# WHAT IS REQUIRED
Every line of the listing is returned unchanged, and every picture is dropped.

*** Opening DATA BELOW ***

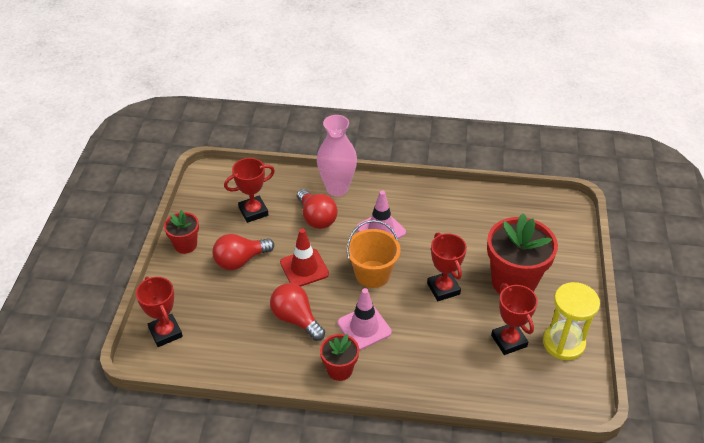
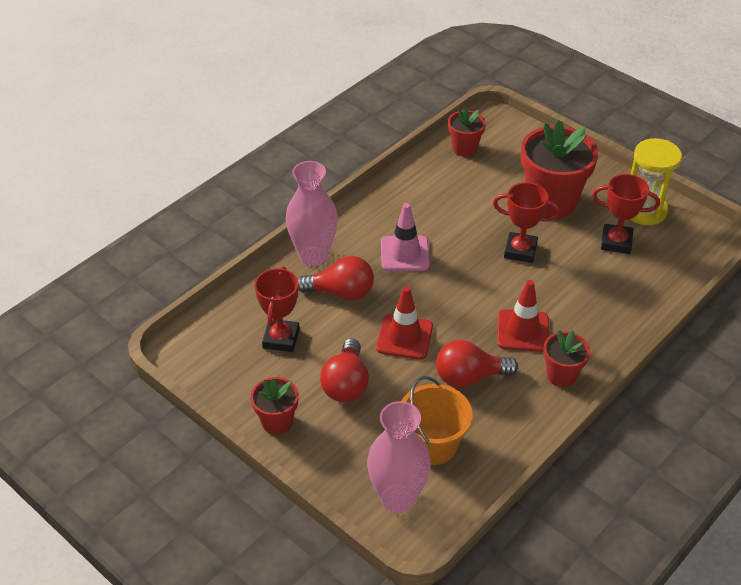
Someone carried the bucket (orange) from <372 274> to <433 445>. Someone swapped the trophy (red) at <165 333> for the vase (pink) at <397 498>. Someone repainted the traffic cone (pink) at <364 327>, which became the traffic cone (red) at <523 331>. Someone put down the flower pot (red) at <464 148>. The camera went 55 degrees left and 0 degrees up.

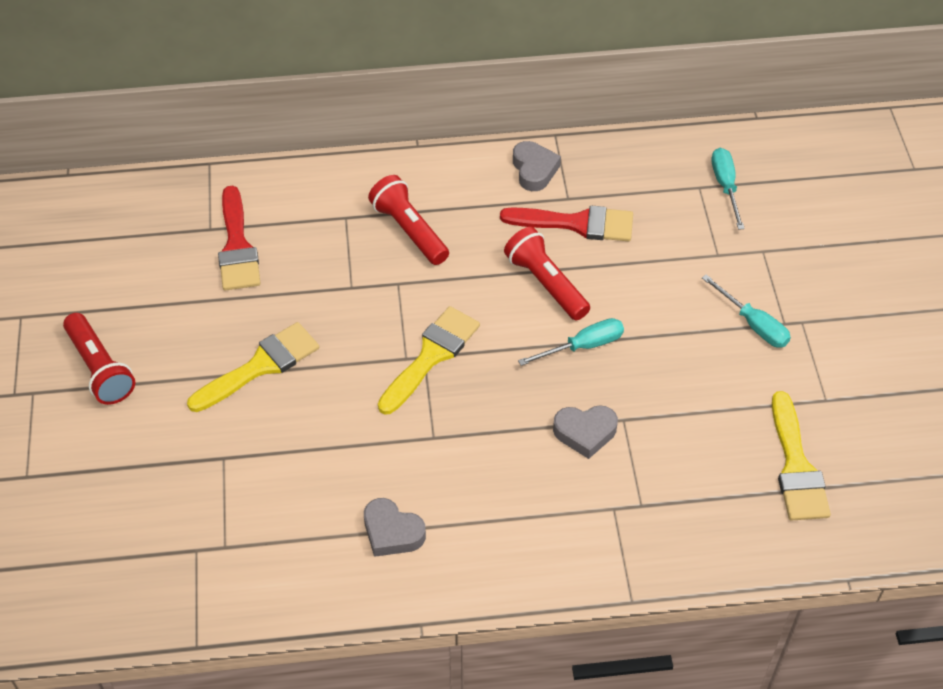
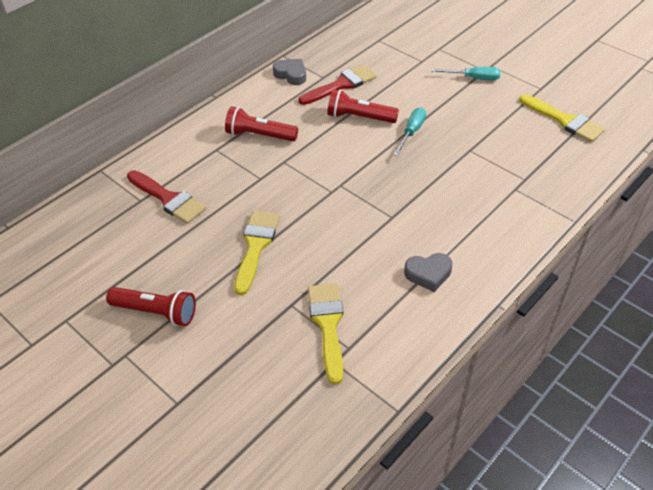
Someone took away the screwdriver (turquoise) at <725 186>. Someone carried the brush (yellow) from <431 356> to <328 325>. Someone took away the heart (grey) at <585 433>. The camera went 40 degrees left and 5 degrees down.

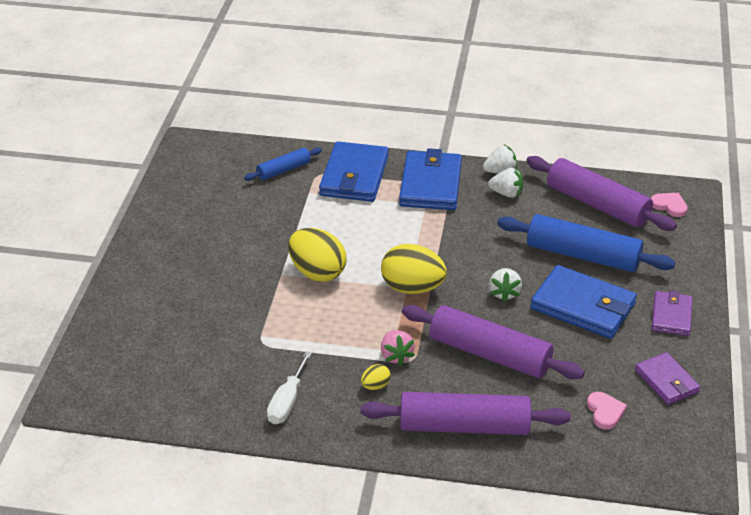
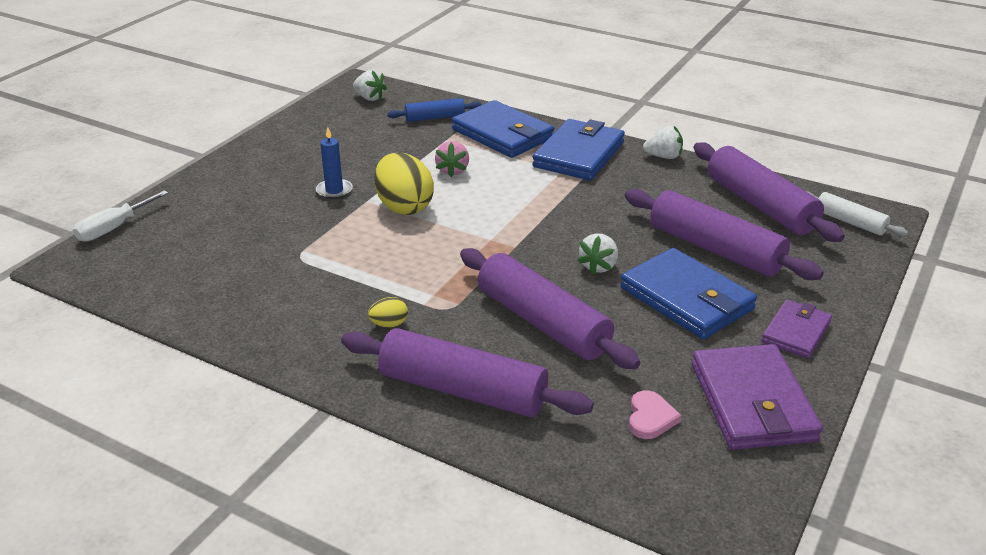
Someone rotated the wallet (blue) at <354 176> by 75 degrees counterclockwise. Someone carried the strawberry (white) from <506 193> to <369 98>. Someone swapped the heart (pink) at <669 206> for the rolling pin (white) at <850 222>. Someone repainted the rolling pin (blue) at <583 255>, which became the rolling pin (purple) at <715 249>. Someone took away the egg (yellow) at <412 288>. Someone carried the strawberry (pink) from <396 356> to <453 170>. Someone carried the screwdriver (white) from <287 402> to <114 228>. Someone scaled the wallet (purple) at <666 381> by 1.69. Someone put down the candle (blue) at <334 191>. The camera went 20 degrees right and 5 degrees down.

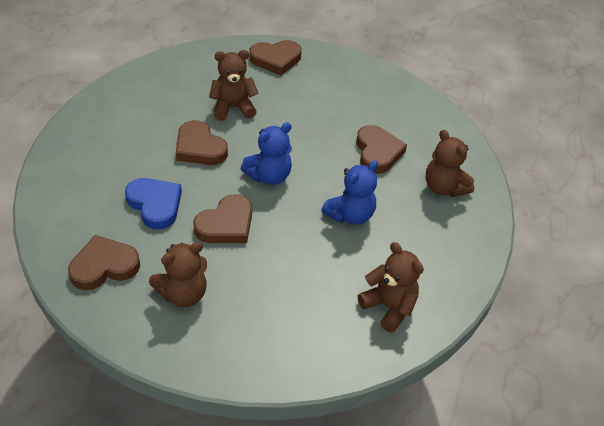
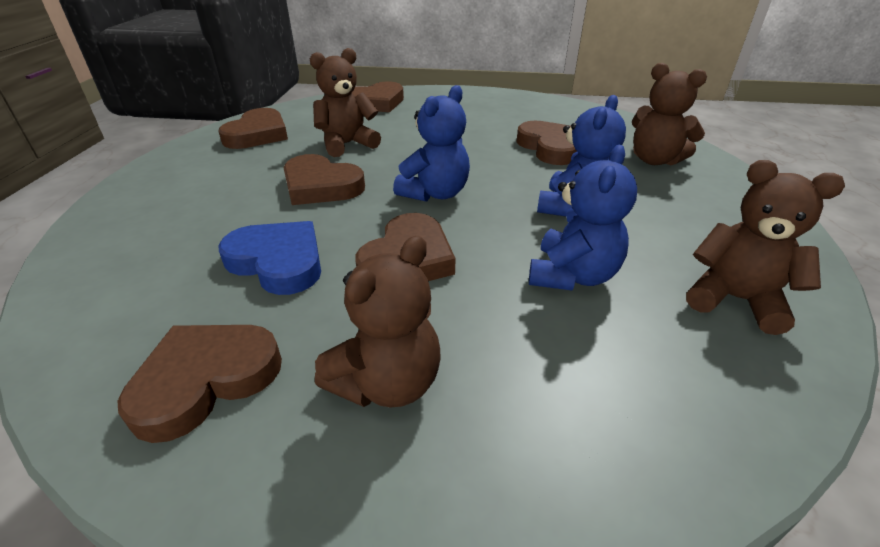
Someone put down the heart (brown) at <258 134>. Someone put down the teddy bear (blue) at <572 275>. The camera went 15 degrees left and 10 degrees down.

*** Closing DATA BELOW ***

# ANSWER SECTION
Someone carried the bucket (orange) from <372 274> to <433 445>. Someone swapped the trophy (red) at <165 333> for the vase (pink) at <397 498>. Someone repainted the traffic cone (pink) at <364 327>, which became the traffic cone (red) at <523 331>. Someone put down the flower pot (red) at <464 148>. The camera went 55 degrees left and 0 degrees up.

Someone took away the screwdriver (turquoise) at <725 186>. Someone carried the brush (yellow) from <431 356> to <328 325>. Someone took away the heart (grey) at <585 433>. The camera went 40 degrees left and 5 degrees down.

Someone rotated the wallet (blue) at <354 176> by 75 degrees counterclockwise. Someone carried the strawberry (white) from <506 193> to <369 98>. Someone swapped the heart (pink) at <669 206> for the rolling pin (white) at <850 222>. Someone repainted the rolling pin (blue) at <583 255>, which became the rolling pin (purple) at <715 249>. Someone took away the egg (yellow) at <412 288>. Someone carried the strawberry (pink) from <396 356> to <453 170>. Someone carried the screwdriver (white) from <287 402> to <114 228>. Someone scaled the wallet (purple) at <666 381> by 1.69. Someone put down the candle (blue) at <334 191>. The camera went 20 degrees right and 5 degrees down.

Someone put down the heart (brown) at <258 134>. Someone put down the teddy bear (blue) at <572 275>. The camera went 15 degrees left and 10 degrees down.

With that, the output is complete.